*Task goal*. Write out the stretch of lines below that begins at the line with "before: turquoise kuzirepul" and ends at the line with "pos2: [139, 272, 233, 347]", including both, exactly as given and nothing more.
*** Extracted material ***
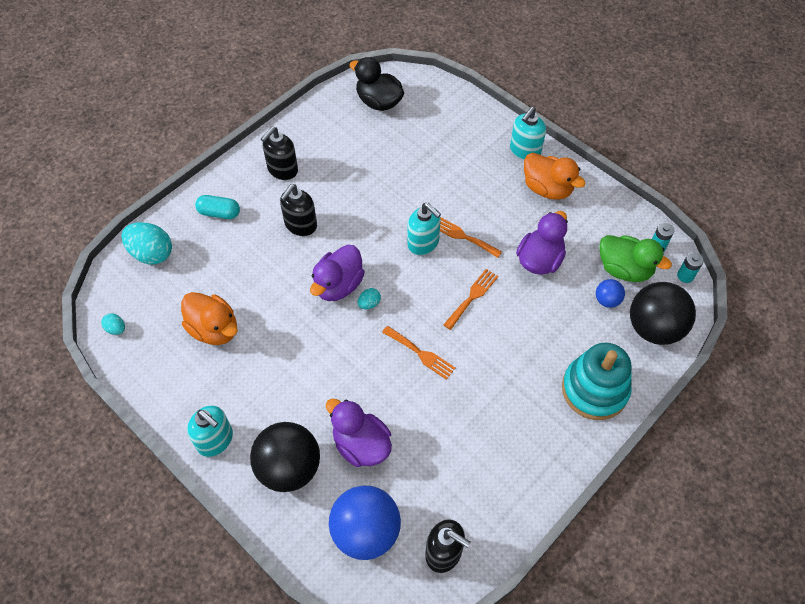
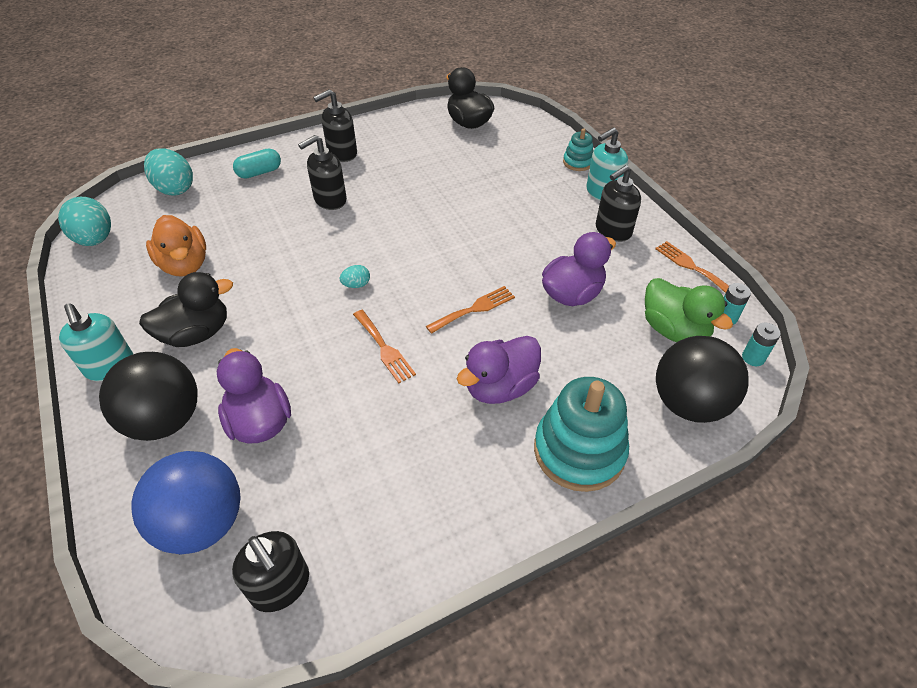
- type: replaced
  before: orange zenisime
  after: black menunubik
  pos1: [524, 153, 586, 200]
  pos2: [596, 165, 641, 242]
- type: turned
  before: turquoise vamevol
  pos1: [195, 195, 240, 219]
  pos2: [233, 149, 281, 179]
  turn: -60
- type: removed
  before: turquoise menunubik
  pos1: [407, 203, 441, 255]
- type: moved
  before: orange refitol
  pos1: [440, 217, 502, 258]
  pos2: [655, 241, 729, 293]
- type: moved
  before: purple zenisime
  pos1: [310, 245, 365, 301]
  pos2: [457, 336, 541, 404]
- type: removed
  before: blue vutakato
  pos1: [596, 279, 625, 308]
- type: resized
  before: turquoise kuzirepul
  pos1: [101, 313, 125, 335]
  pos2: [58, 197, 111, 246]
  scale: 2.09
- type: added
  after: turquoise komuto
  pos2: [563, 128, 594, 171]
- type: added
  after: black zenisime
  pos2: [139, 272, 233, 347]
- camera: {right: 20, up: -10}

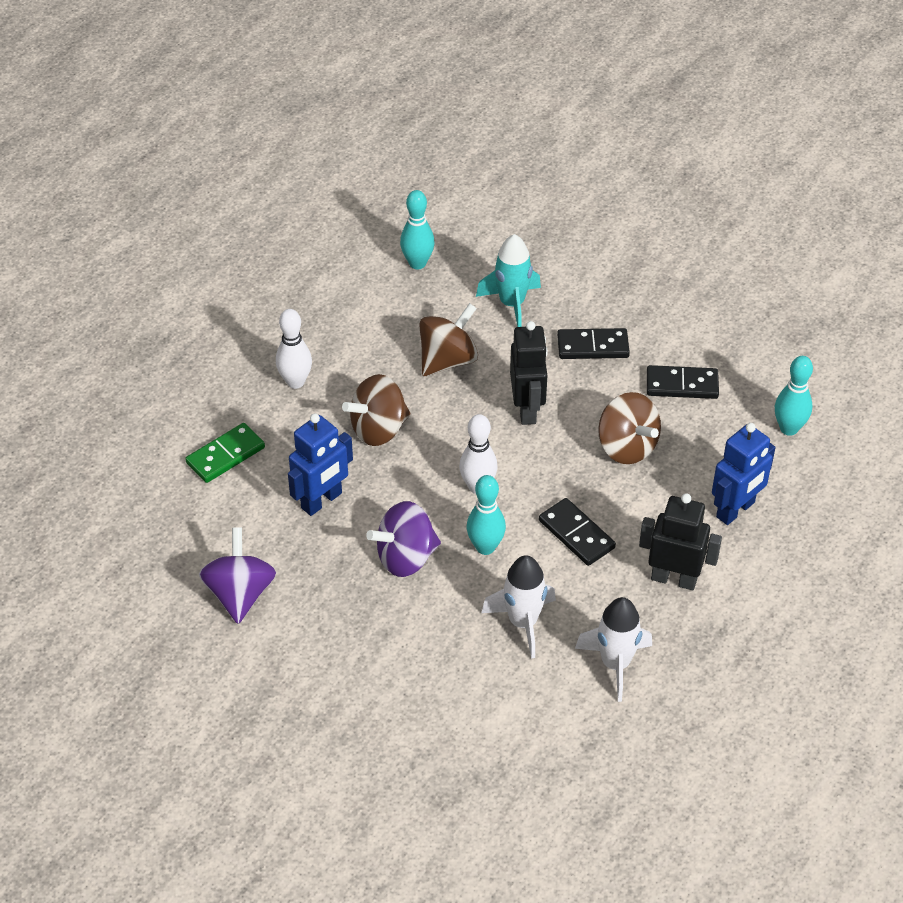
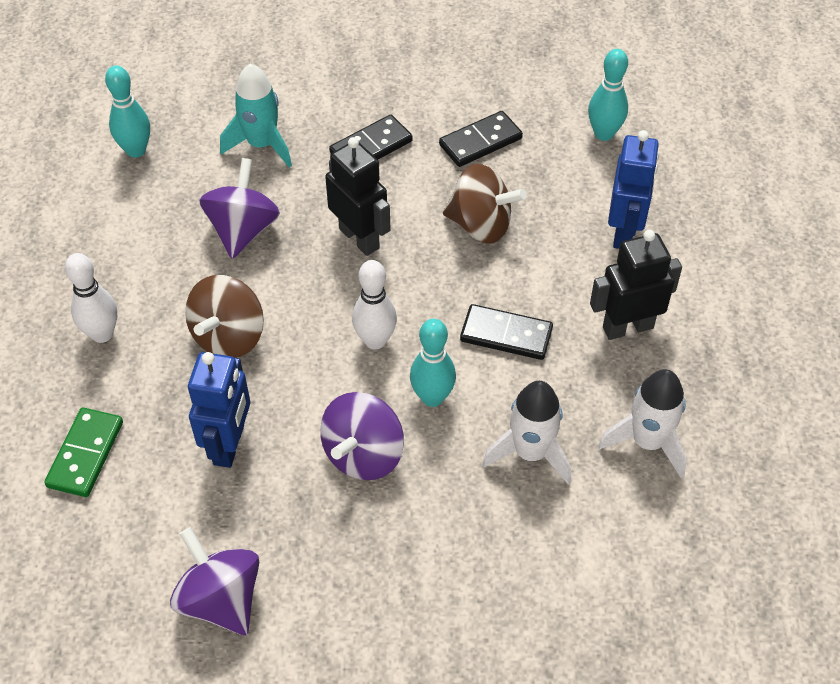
- type: recoloured
  before: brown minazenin
  after: purple minazenin
  pos1: [419, 303, 478, 376]
  pos2: [199, 158, 280, 259]
- camera: {right: -35, up: 5}

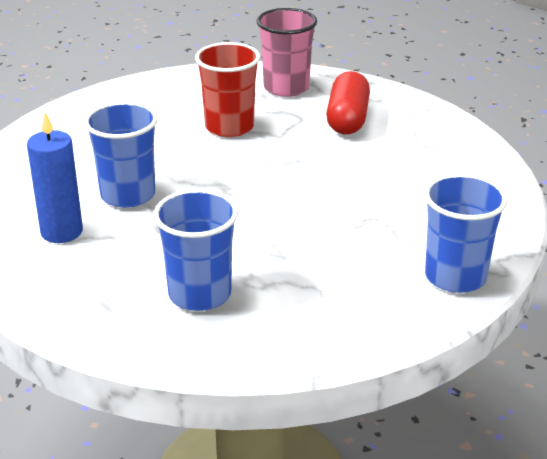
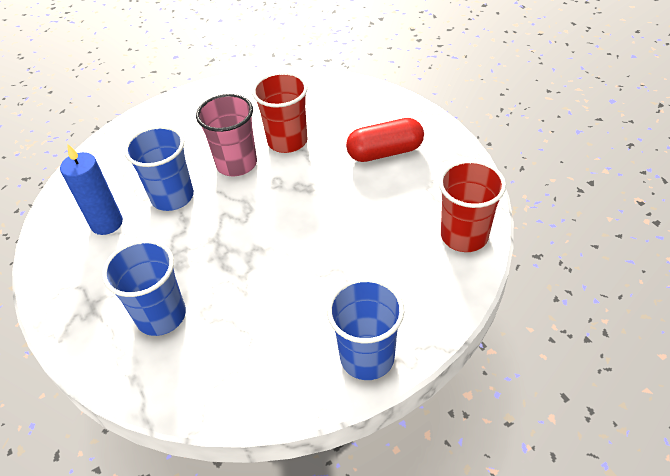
- type: moved
  before: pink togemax
  pos1: [257, 8, 317, 97]
  pos2: [196, 94, 257, 176]
- type: turned
  before: red vamevol
  pos1: [326, 71, 370, 135]
  pos2: [346, 118, 424, 162]
  turn: 45
- type: added
  after: red togemax
  pos2: [439, 160, 506, 252]
- camera: {right: 25, up: 15}

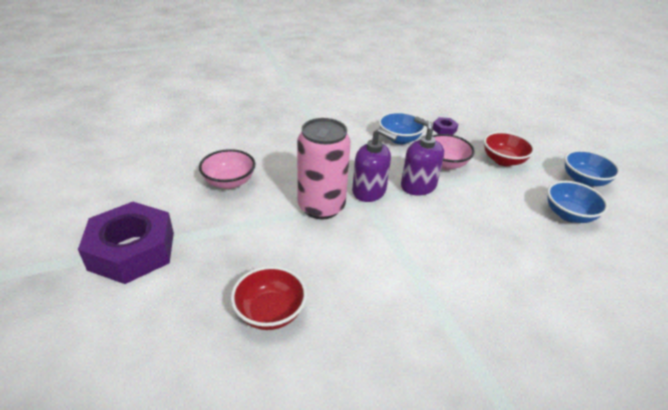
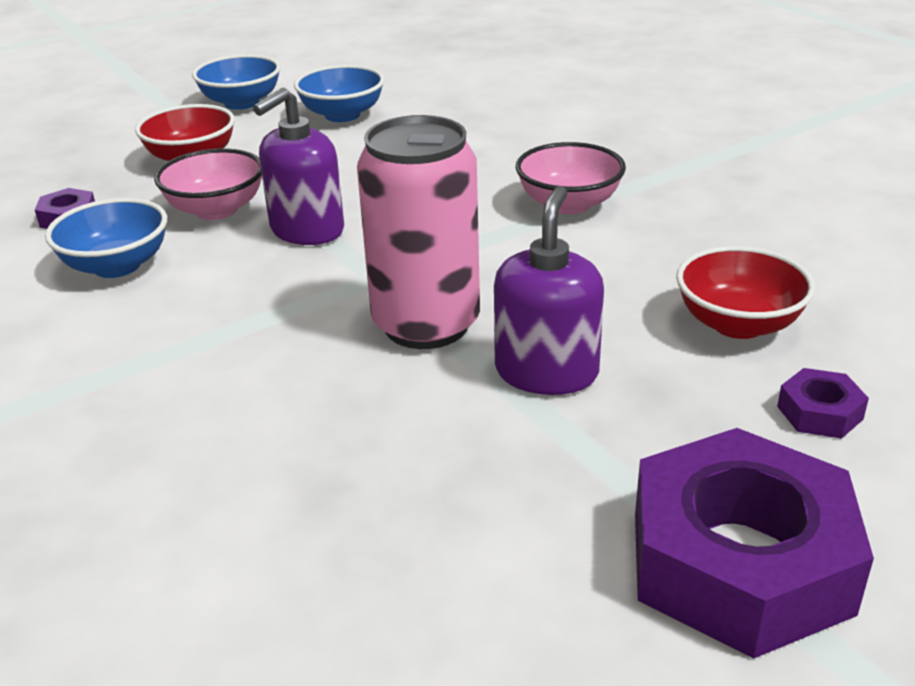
- type: moved
  before: purple menunubik
  pos1: [352, 128, 397, 202]
  pos2: [494, 186, 604, 395]
- type: moved
  before: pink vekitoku
  pos1: [199, 149, 256, 189]
  pos2: [516, 142, 626, 214]
- type: added
  after: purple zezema
  pos2: [777, 368, 869, 439]
- camera: {right: -100, up: -5}

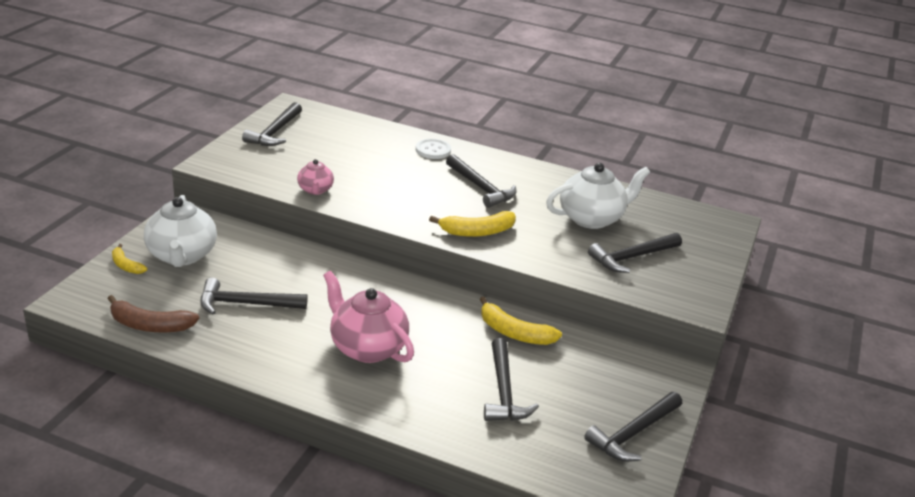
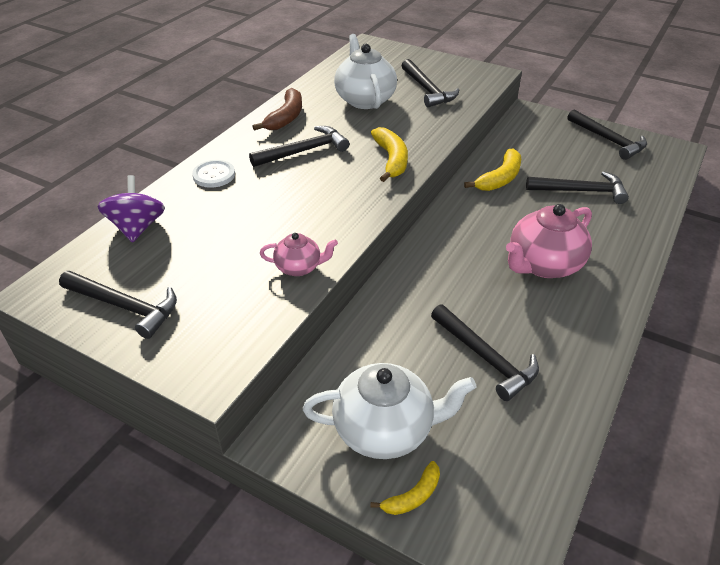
- type: turned
  before: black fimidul
  pos1: [201, 278, 308, 314]
  pos2: [431, 304, 539, 401]
  turn: -45
- type: moved
  before: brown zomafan
  pos1: [108, 295, 199, 332]
  pos2: [252, 88, 302, 131]
- type: added
  after: purple minazenin
  pos2: [98, 175, 165, 242]
- camera: {right: -80, up: 10}

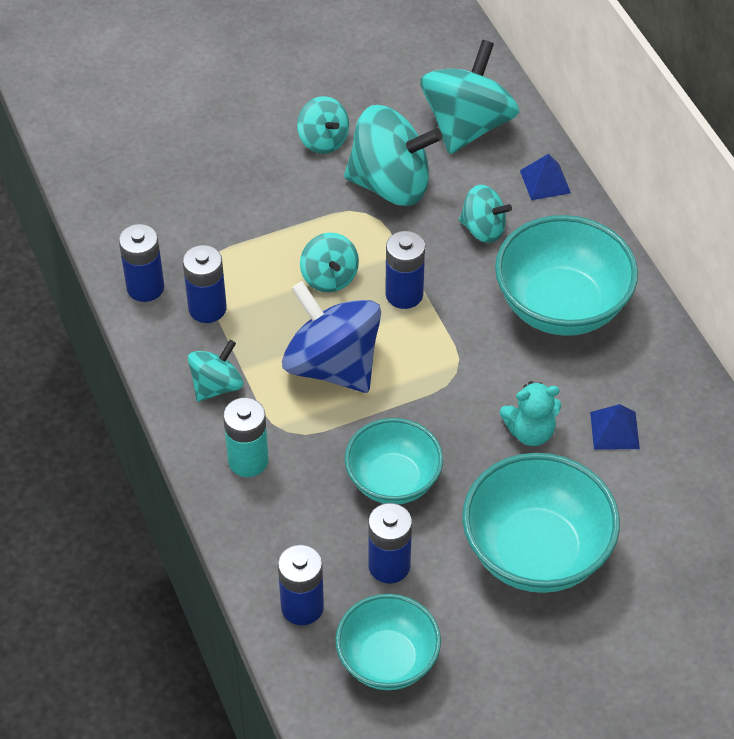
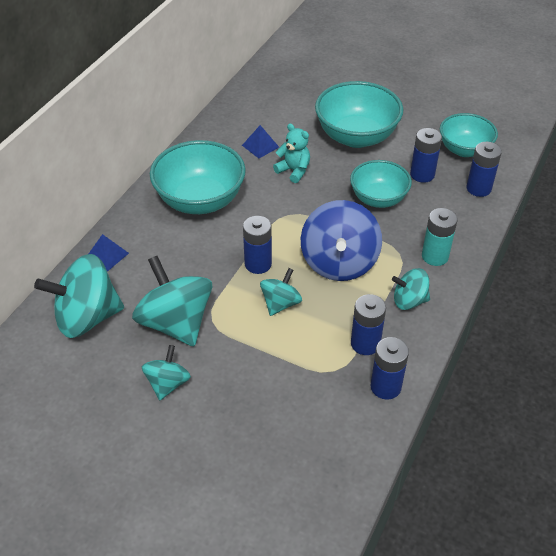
- type: removed
  before: turquoise minazenin
  pos1: [459, 185, 512, 243]
- camera: {right: -130, up: -5}

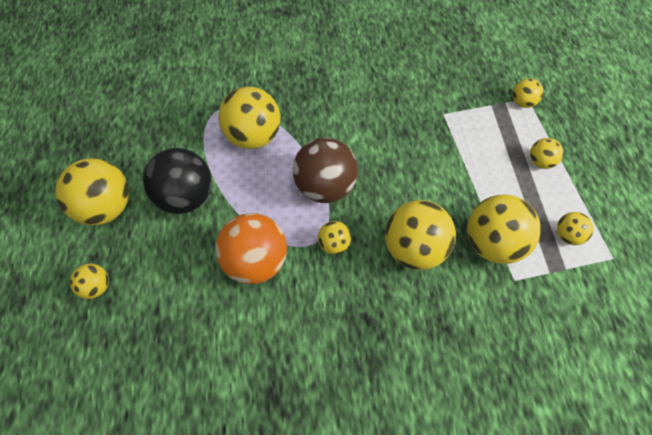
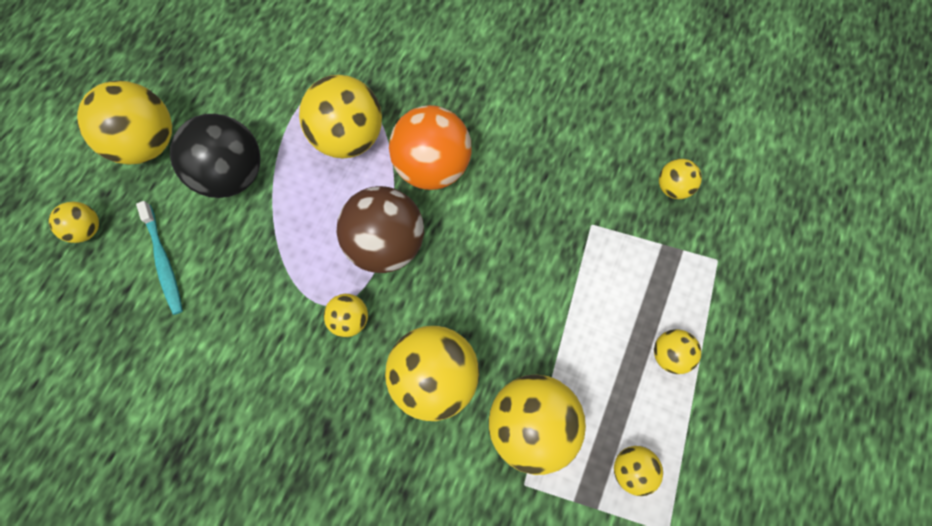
- type: moved
  before: yellow vutakato
  pos1: [513, 78, 543, 108]
  pos2: [659, 159, 702, 199]
- type: moved
  before: orange vutakato
  pos1: [215, 213, 287, 284]
  pos2: [389, 105, 471, 190]
- type: added
  after: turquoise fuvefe
  pos2: [136, 201, 183, 315]
- camera: {right: 30, up: 10}

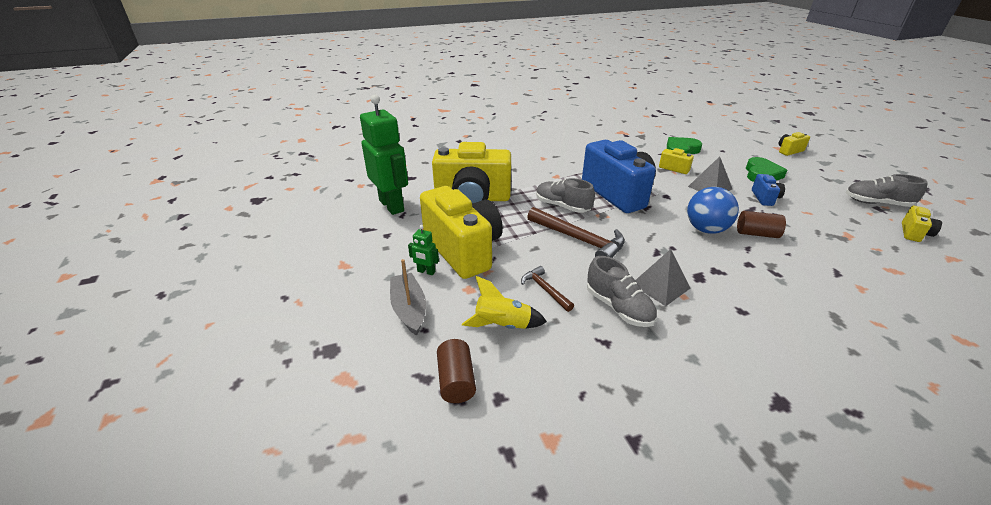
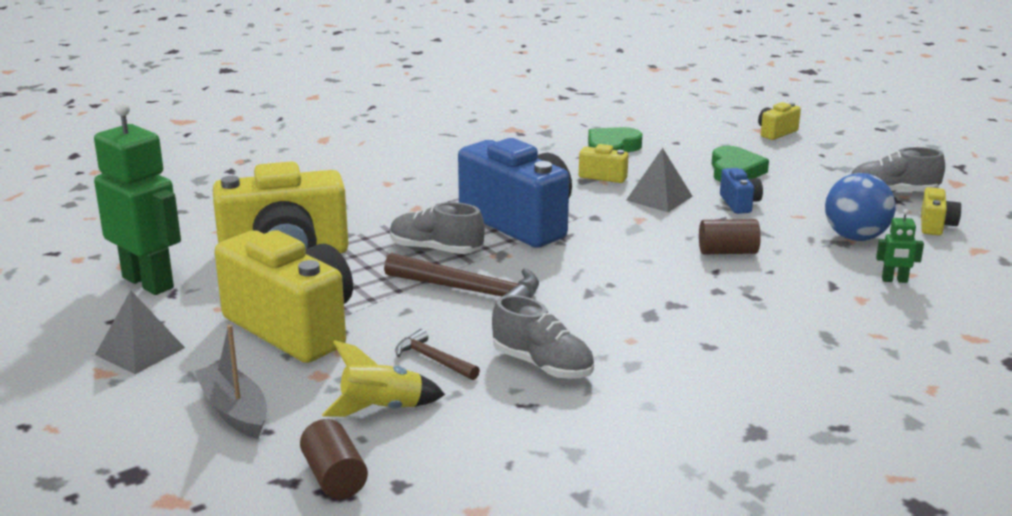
- type: moved
  before: blue vutakato
  pos1: [687, 187, 739, 234]
  pos2: [825, 173, 896, 241]
- type: moved
  before: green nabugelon
  pos1: [408, 225, 439, 275]
  pos2: [876, 209, 924, 283]
- type: moved
  before: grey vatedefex
  pos1: [636, 249, 690, 306]
  pos2: [95, 290, 185, 374]
- camera: {right: -15, up: -10}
*** End of Extracted material ***
*Expected answer*.
  before: turquoise kuzirepul
  pos1: [101, 313, 125, 335]
  pos2: [58, 197, 111, 246]
  scale: 2.09
- type: added
  after: turquoise komuto
  pos2: [563, 128, 594, 171]
- type: added
  after: black zenisime
  pos2: [139, 272, 233, 347]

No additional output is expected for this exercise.